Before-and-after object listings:

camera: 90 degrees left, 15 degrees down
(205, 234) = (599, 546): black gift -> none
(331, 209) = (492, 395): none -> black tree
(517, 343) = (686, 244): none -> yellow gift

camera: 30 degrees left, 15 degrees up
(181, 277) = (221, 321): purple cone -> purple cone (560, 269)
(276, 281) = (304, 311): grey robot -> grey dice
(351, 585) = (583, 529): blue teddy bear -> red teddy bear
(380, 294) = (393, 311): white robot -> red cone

▸ **Problem description**: Beginning with the first line above, transcribe all of the data exactly.

▸ **Answer to this task**:
camera: 90 degrees left, 15 degrees down
(205, 234) = (599, 546): black gift -> none
(331, 209) = (492, 395): none -> black tree
(517, 343) = (686, 244): none -> yellow gift

camera: 30 degrees left, 15 degrees up
(181, 277) = (221, 321): purple cone -> purple cone (560, 269)
(276, 281) = (304, 311): grey robot -> grey dice
(351, 585) = (583, 529): blue teddy bear -> red teddy bear
(380, 294) = (393, 311): white robot -> red cone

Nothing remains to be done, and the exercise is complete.